(Image sets with object changes)
◇ ◇ ◇ ◇ ◇
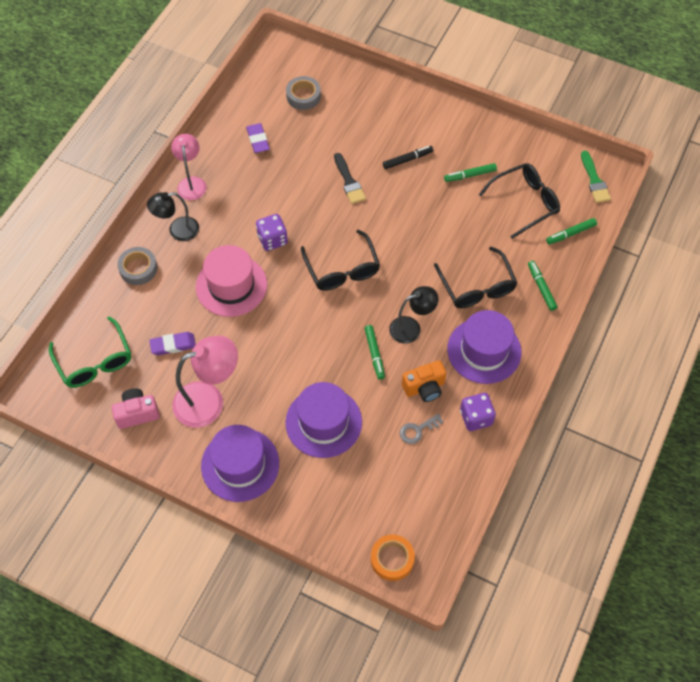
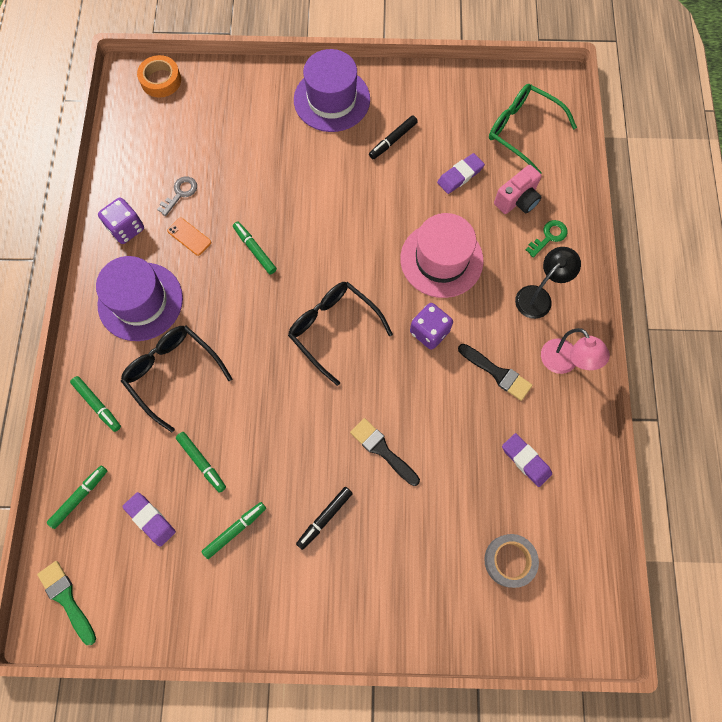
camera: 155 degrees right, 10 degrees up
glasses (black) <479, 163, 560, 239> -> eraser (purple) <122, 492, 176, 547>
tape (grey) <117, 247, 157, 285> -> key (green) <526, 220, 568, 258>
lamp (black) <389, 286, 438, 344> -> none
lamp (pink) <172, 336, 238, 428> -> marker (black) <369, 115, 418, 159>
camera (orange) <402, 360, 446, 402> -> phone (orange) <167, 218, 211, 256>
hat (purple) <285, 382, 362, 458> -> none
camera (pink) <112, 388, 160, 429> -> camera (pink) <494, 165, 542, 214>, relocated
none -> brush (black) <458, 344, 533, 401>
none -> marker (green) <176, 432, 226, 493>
◇ ◇ ◇ ◇ ◇
Look through the entries above; copy each line where the string "none" appears.

lamp (black) <389, 286, 438, 344> -> none
hat (purple) <285, 382, 362, 458> -> none
none -> brush (black) <458, 344, 533, 401>
none -> marker (green) <176, 432, 226, 493>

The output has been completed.